Dataset records:
|---|

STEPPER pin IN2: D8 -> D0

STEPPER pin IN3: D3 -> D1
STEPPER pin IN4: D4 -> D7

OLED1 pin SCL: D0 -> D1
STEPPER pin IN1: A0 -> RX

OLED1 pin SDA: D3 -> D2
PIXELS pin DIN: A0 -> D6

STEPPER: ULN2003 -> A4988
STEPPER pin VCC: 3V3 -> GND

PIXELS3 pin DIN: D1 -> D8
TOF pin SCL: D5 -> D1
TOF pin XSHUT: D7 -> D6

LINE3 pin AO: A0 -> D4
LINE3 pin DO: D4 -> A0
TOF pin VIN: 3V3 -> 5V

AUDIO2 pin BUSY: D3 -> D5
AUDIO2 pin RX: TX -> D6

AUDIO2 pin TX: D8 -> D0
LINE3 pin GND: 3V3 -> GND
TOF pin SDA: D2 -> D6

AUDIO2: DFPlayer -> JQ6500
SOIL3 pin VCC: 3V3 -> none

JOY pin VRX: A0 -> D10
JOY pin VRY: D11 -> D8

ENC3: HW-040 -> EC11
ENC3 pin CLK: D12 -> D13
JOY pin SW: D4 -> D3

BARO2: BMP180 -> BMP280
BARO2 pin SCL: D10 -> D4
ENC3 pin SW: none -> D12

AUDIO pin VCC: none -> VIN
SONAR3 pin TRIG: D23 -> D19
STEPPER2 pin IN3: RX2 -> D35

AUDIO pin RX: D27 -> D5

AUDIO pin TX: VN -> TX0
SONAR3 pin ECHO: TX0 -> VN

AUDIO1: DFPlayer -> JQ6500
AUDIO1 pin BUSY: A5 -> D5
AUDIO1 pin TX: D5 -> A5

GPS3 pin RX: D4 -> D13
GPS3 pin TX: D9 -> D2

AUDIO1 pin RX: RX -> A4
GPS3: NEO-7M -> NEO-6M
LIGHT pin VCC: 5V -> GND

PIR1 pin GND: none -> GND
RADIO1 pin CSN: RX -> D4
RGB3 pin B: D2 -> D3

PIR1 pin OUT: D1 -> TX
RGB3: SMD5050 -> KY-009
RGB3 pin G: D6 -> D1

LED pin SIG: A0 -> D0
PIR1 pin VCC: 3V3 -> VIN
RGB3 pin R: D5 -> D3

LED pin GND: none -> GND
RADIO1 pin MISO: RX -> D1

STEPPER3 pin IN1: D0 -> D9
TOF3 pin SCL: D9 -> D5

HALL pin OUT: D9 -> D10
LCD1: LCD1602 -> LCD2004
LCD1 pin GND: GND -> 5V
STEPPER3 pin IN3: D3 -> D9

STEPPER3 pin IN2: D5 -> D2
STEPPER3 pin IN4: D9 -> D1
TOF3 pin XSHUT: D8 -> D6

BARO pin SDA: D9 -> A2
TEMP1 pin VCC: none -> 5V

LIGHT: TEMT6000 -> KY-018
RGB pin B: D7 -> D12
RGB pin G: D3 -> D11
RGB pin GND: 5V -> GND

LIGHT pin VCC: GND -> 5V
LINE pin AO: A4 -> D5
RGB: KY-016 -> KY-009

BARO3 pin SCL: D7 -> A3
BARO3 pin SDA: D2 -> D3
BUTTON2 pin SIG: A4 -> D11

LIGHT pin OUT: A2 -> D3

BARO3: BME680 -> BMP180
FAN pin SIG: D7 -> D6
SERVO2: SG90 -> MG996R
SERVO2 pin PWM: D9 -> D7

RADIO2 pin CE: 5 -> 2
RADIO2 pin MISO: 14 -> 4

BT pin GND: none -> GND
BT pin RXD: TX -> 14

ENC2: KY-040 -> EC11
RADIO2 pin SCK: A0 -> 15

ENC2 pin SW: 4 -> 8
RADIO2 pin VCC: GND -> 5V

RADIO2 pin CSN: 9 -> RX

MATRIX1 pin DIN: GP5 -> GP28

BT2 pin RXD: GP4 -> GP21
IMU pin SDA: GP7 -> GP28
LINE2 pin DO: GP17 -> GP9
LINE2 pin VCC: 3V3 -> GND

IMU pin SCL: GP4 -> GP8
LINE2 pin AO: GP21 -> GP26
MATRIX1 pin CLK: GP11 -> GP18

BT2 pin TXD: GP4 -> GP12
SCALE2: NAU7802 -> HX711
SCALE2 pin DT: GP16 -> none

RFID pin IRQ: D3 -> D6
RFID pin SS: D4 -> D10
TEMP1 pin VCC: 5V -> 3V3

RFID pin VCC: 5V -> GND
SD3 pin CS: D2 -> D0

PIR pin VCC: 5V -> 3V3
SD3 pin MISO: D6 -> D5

|---|

Every line that contains the string "DFPlayer" should be copied from the records.

AUDIO2: DFPlayer -> JQ6500
AUDIO1: DFPlayer -> JQ6500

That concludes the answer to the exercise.